After going through the data below, state how many lines contain "blue", and nothing else.

> [Task data]
┌──

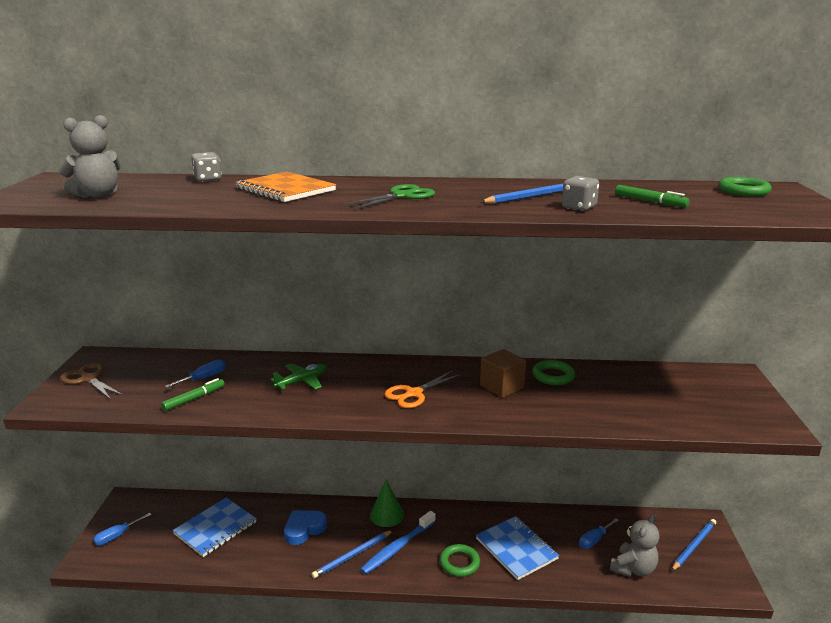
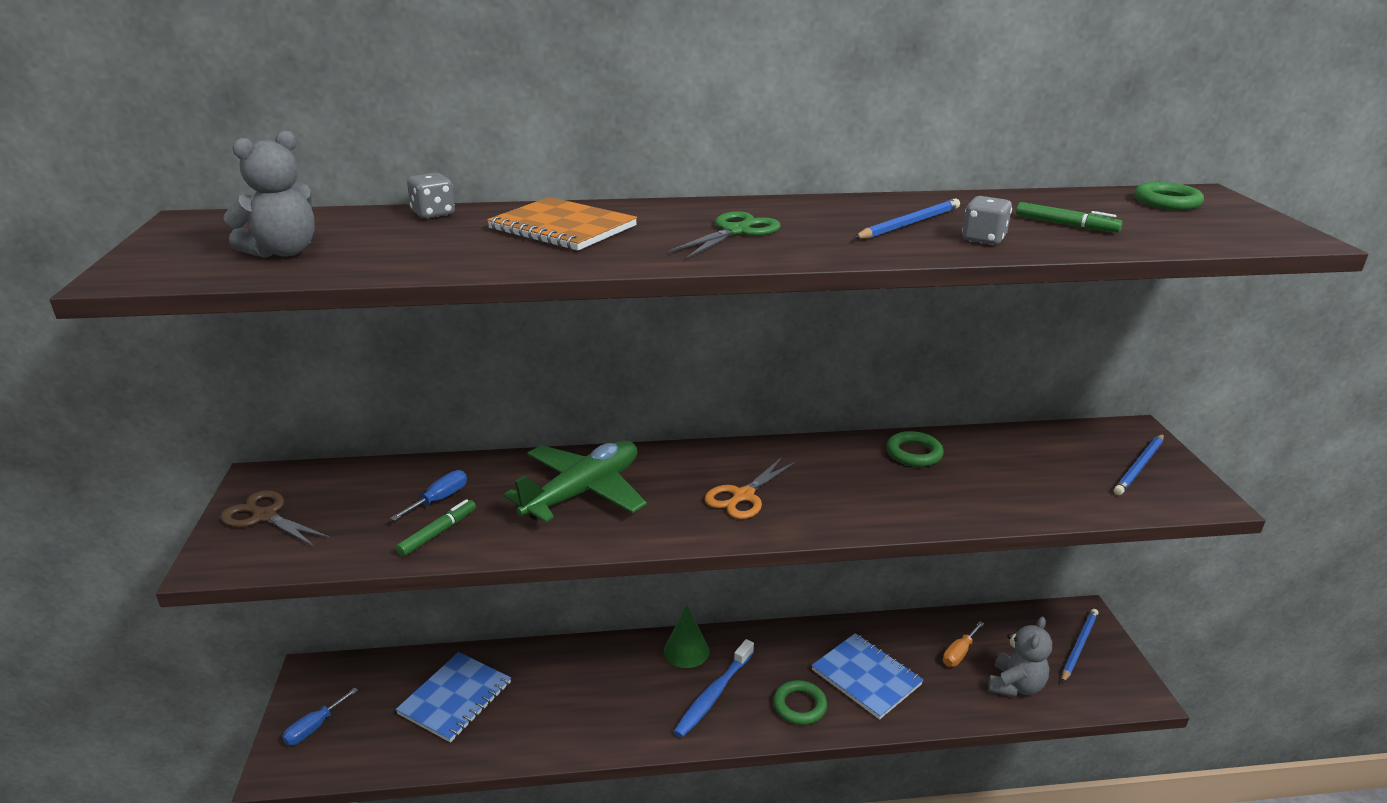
camera: 10 degrees left, 5 degrees up
green plane [270,364,327,390] -> green plane [503,441,647,522], size x1.84
blue heart [284,511,327,545] -> none
blue pencil [312,530,393,578] -> blue pencil moved to [1114,434,1164,495]
brown cube [480,349,526,398] -> none
blue screwdriver [579,518,619,549] -> orange screwdriver [943,621,984,667]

└──

> [The answer] 3